# [WHAT YOU SHOULD DO]
Among the lines below, which ones contain the word "STEPPER"? Copy every such line.

# [AVAILABLE RECORDS]
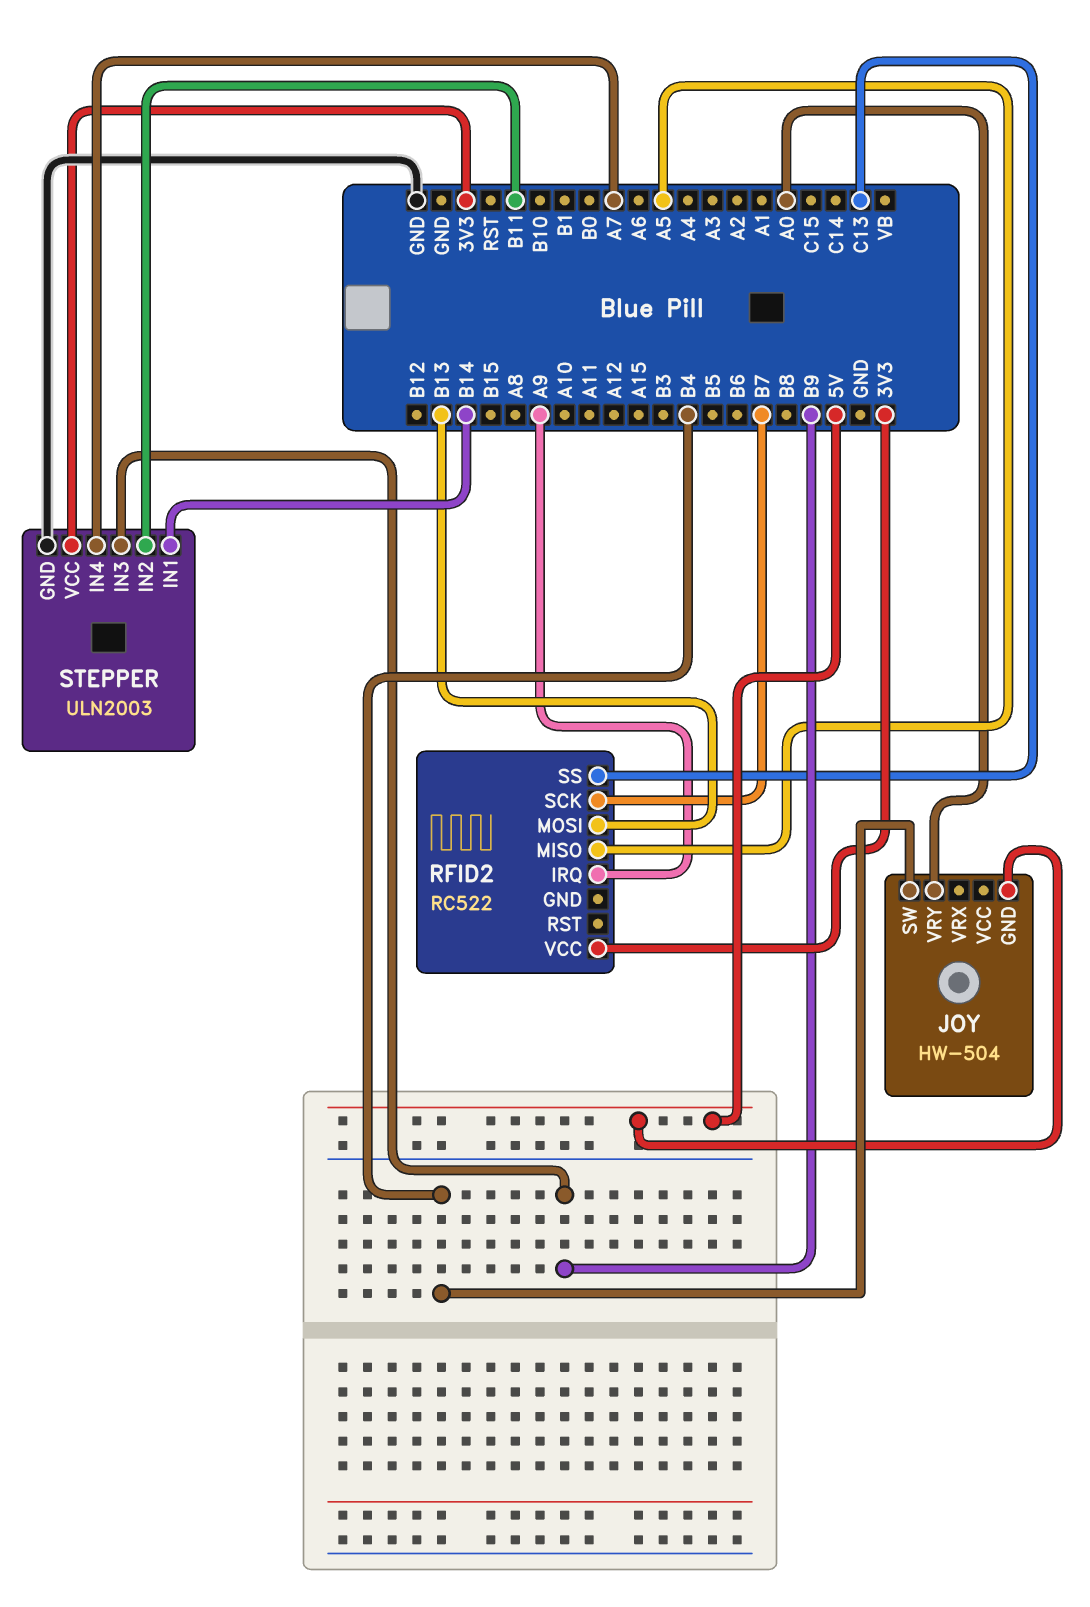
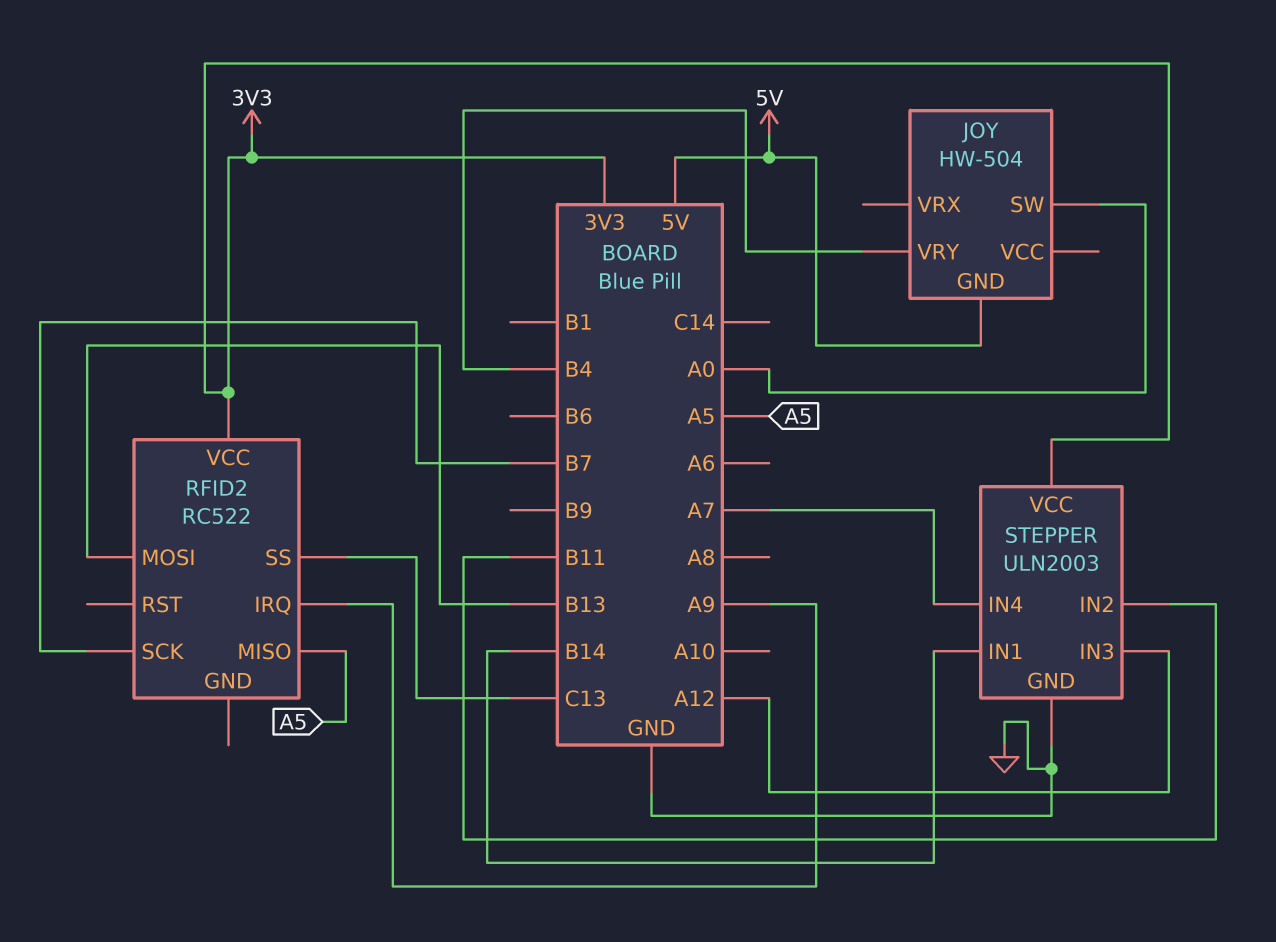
JOY pin SW: B4 -> A0
JOY pin VRY: A0 -> B4
STEPPER pin IN3: B9 -> A12

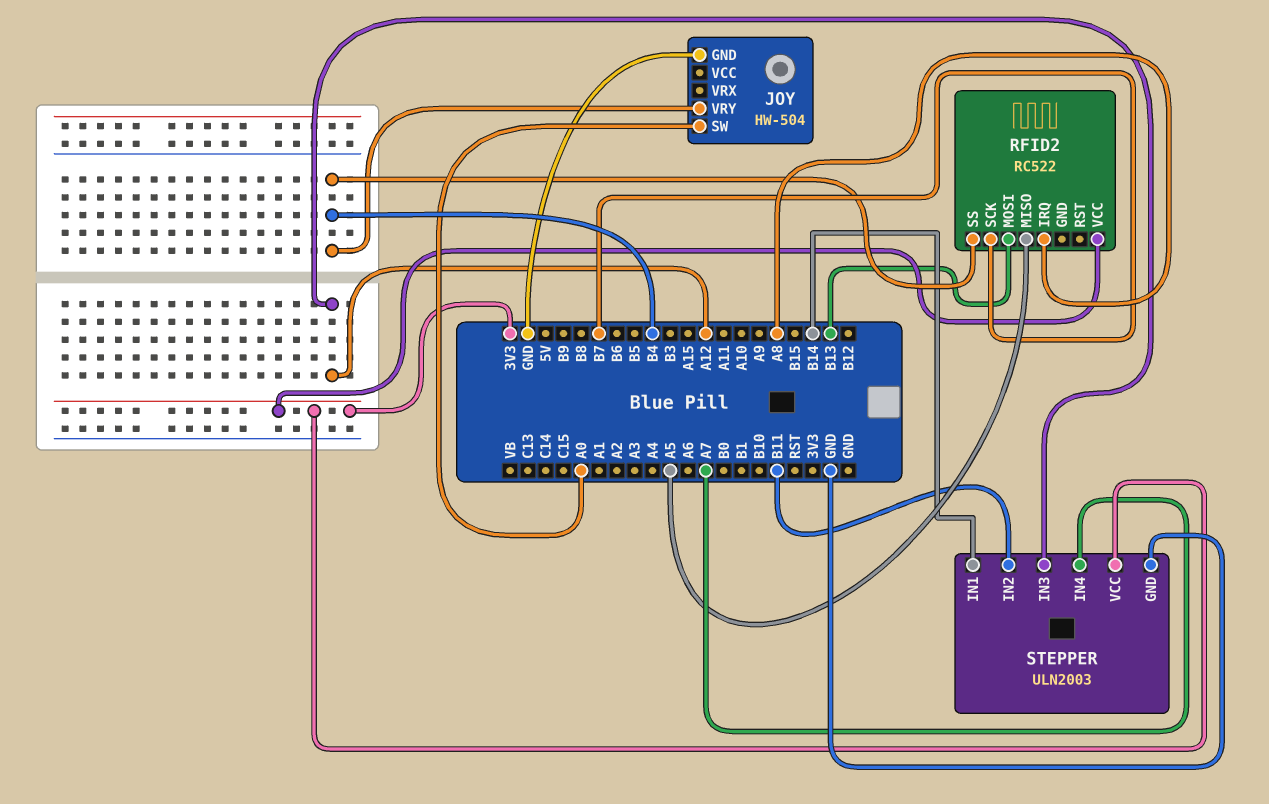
JOY pin GND: 5V -> GND
RFID2 pin IRQ: A9 -> A8
RFID2 pin SS: C13 -> B4

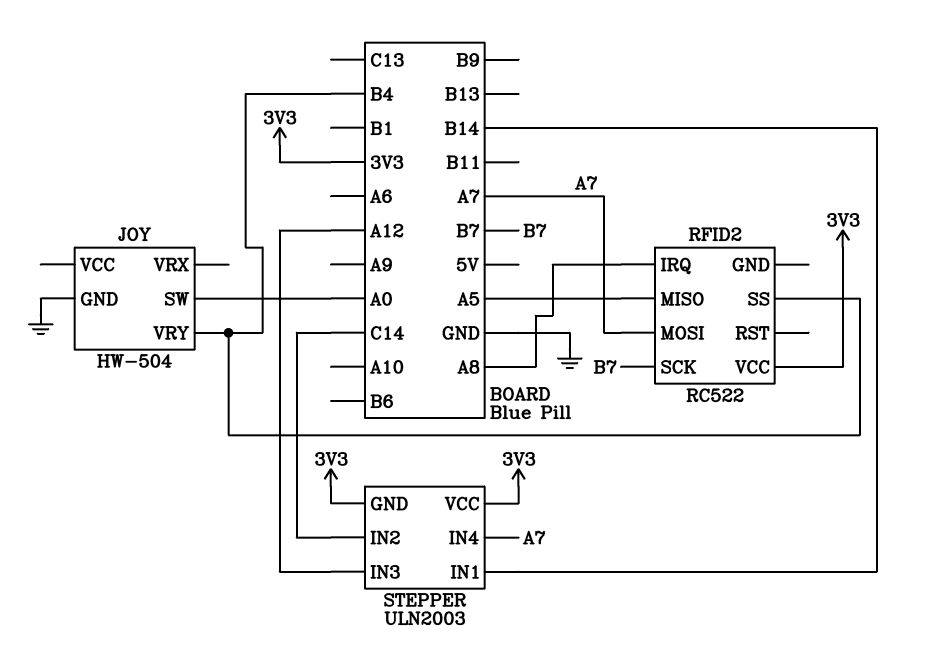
RFID2 pin MOSI: B13 -> A7
STEPPER pin GND: GND -> 3V3
STEPPER pin IN2: B11 -> C14

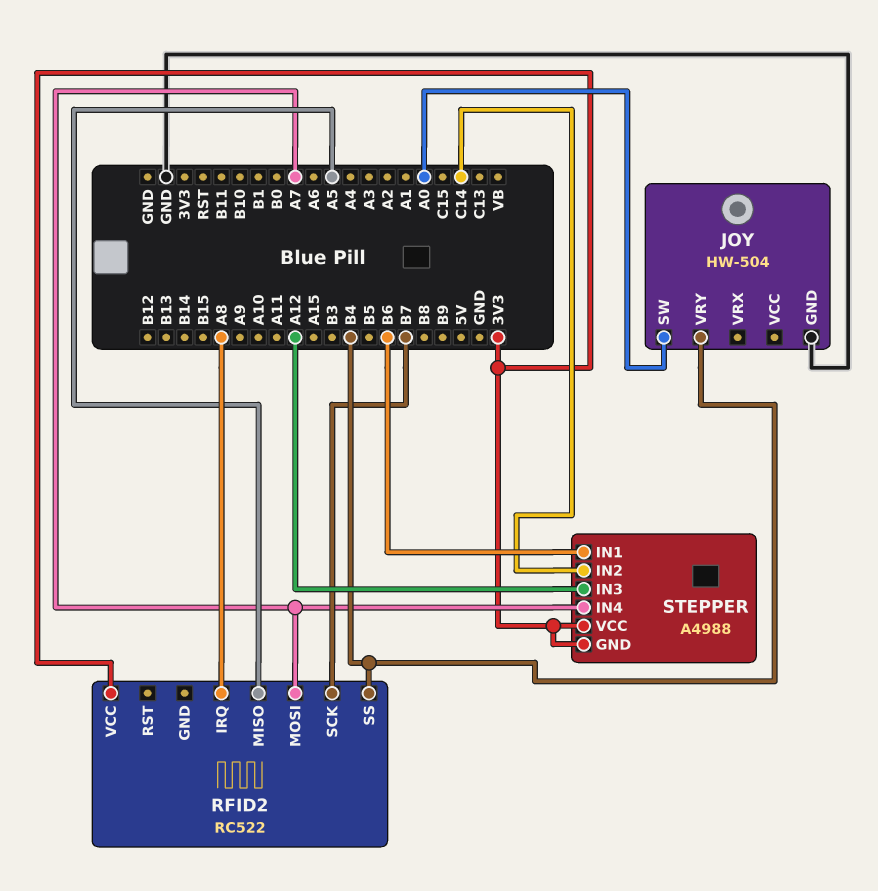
STEPPER: ULN2003 -> A4988
STEPPER pin IN1: B14 -> B6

# [OUTPUT BELOW]
STEPPER pin IN3: B9 -> A12
STEPPER pin GND: GND -> 3V3
STEPPER pin IN2: B11 -> C14
STEPPER: ULN2003 -> A4988
STEPPER pin IN1: B14 -> B6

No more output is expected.